§ **What the task asks**
Could you please output all of the data exactly, without the images?

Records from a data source
[Start of section]

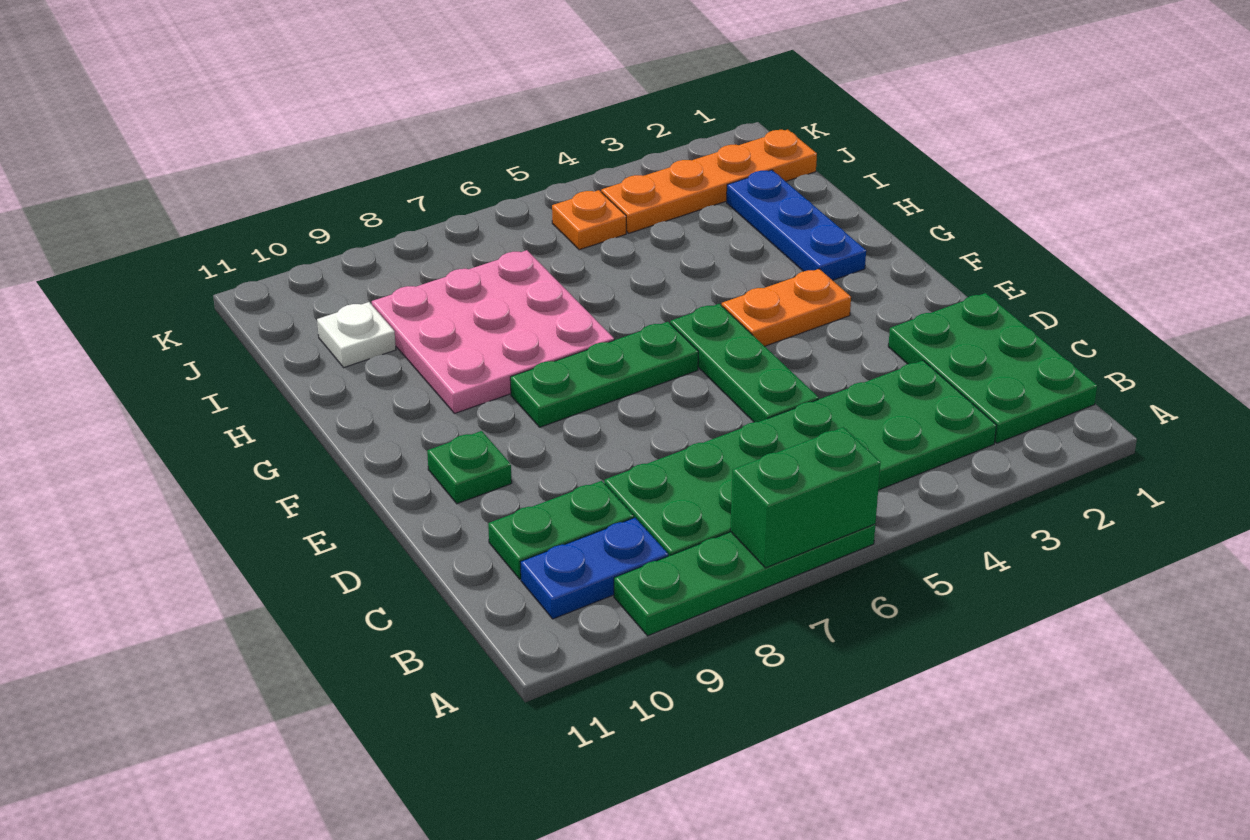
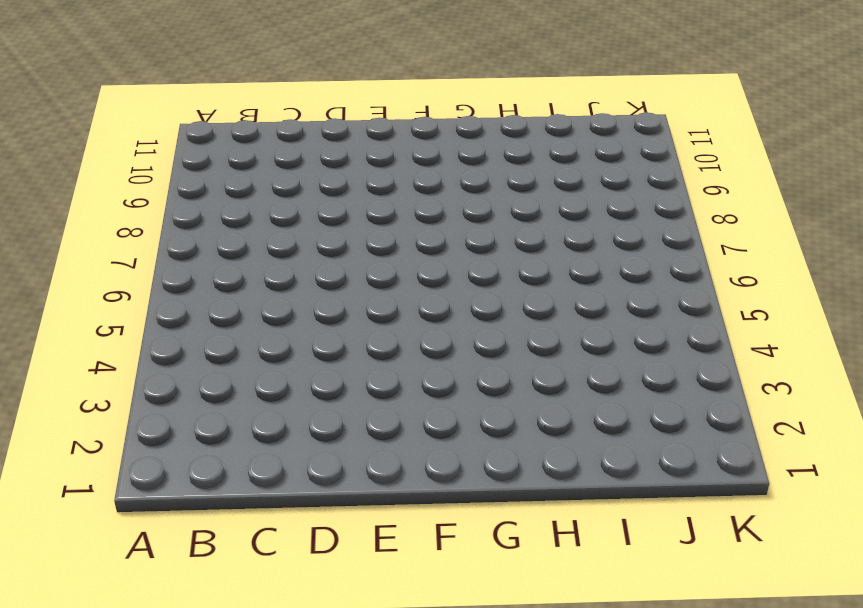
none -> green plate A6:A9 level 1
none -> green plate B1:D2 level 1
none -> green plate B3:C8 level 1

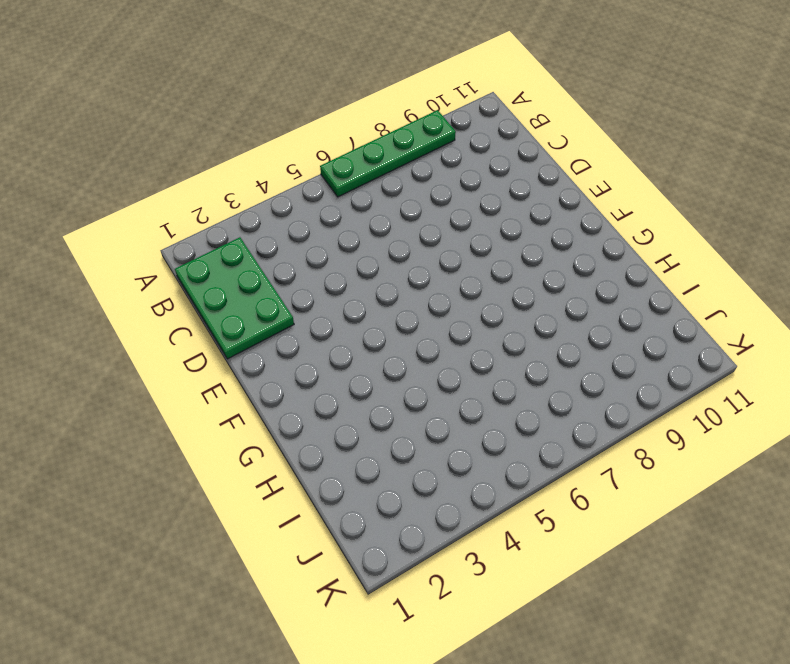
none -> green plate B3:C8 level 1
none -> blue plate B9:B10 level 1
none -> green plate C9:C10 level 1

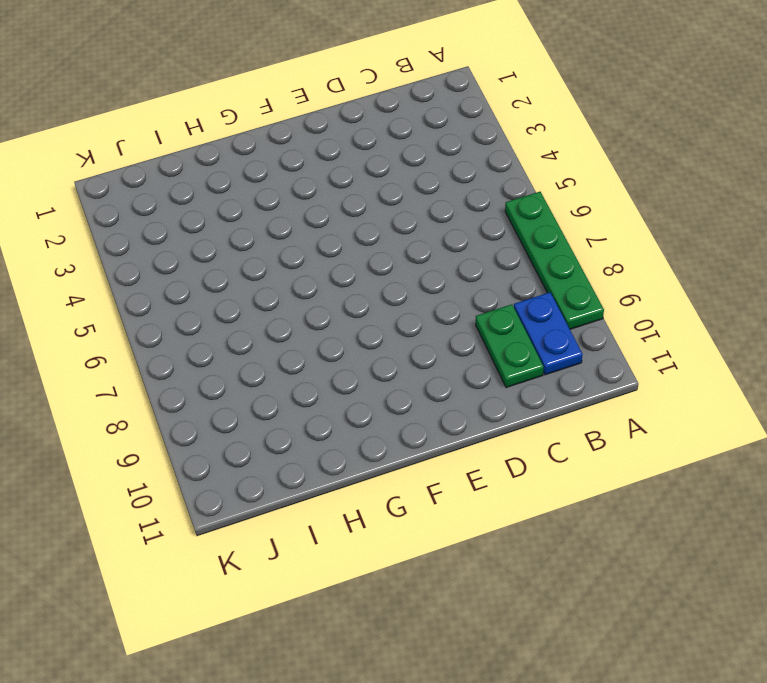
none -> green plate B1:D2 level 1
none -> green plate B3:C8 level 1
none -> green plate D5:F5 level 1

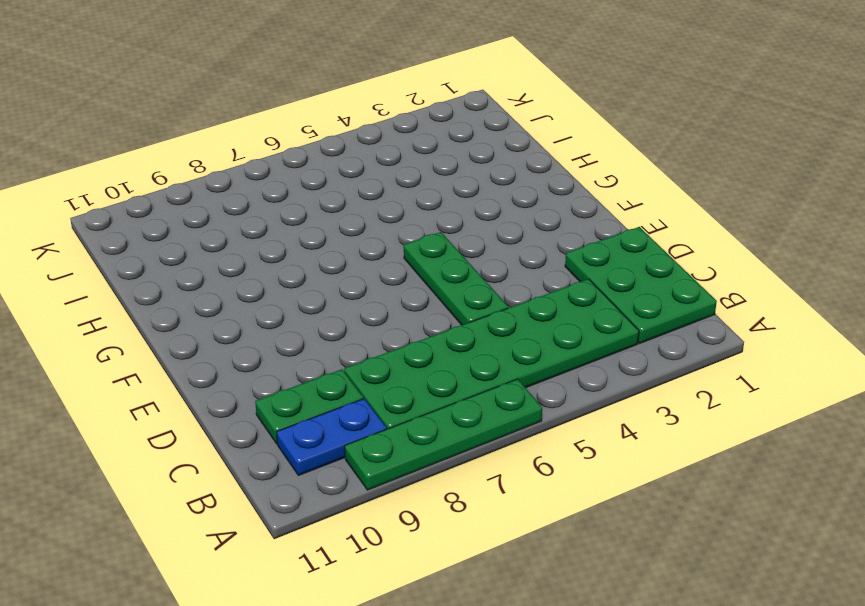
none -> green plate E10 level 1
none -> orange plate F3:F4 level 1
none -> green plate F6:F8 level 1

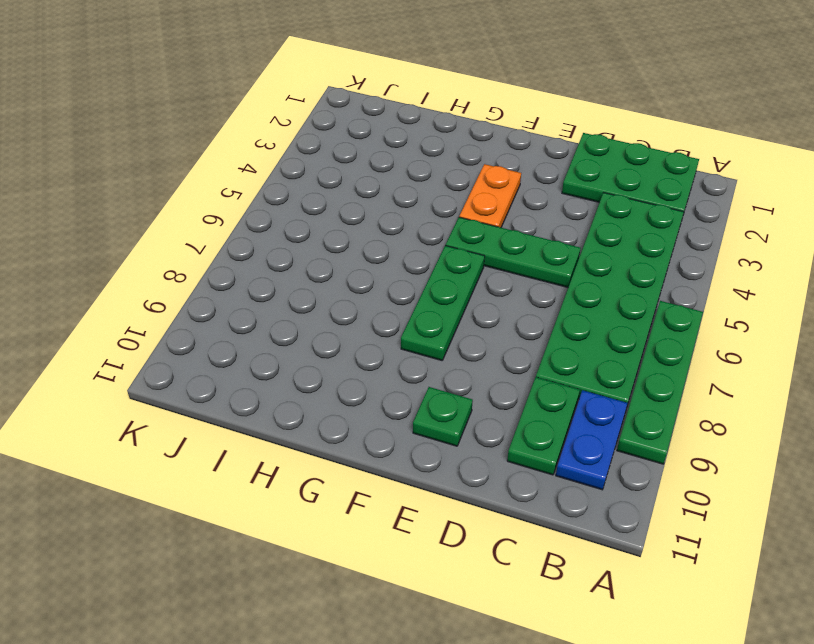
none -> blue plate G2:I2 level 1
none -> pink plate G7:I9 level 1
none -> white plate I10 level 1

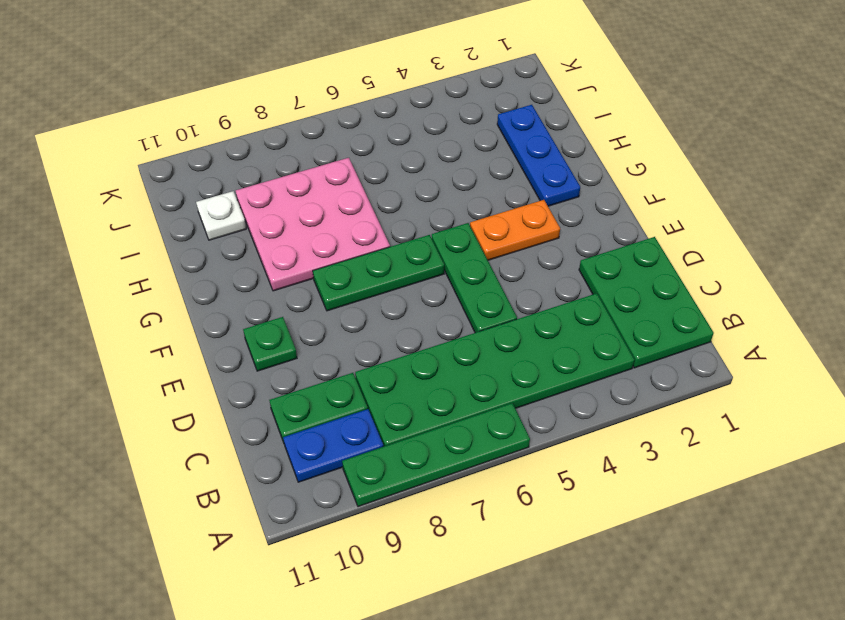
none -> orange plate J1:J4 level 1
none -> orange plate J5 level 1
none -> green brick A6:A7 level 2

[End of section]

§ **Exercise response**
none -> green plate A6:A9 level 1
none -> green plate B1:D2 level 1
none -> green plate B3:C8 level 1

none -> green plate B3:C8 level 1
none -> blue plate B9:B10 level 1
none -> green plate C9:C10 level 1

none -> green plate B1:D2 level 1
none -> green plate B3:C8 level 1
none -> green plate D5:F5 level 1

none -> green plate E10 level 1
none -> orange plate F3:F4 level 1
none -> green plate F6:F8 level 1

none -> blue plate G2:I2 level 1
none -> pink plate G7:I9 level 1
none -> white plate I10 level 1

none -> orange plate J1:J4 level 1
none -> orange plate J5 level 1
none -> green brick A6:A7 level 2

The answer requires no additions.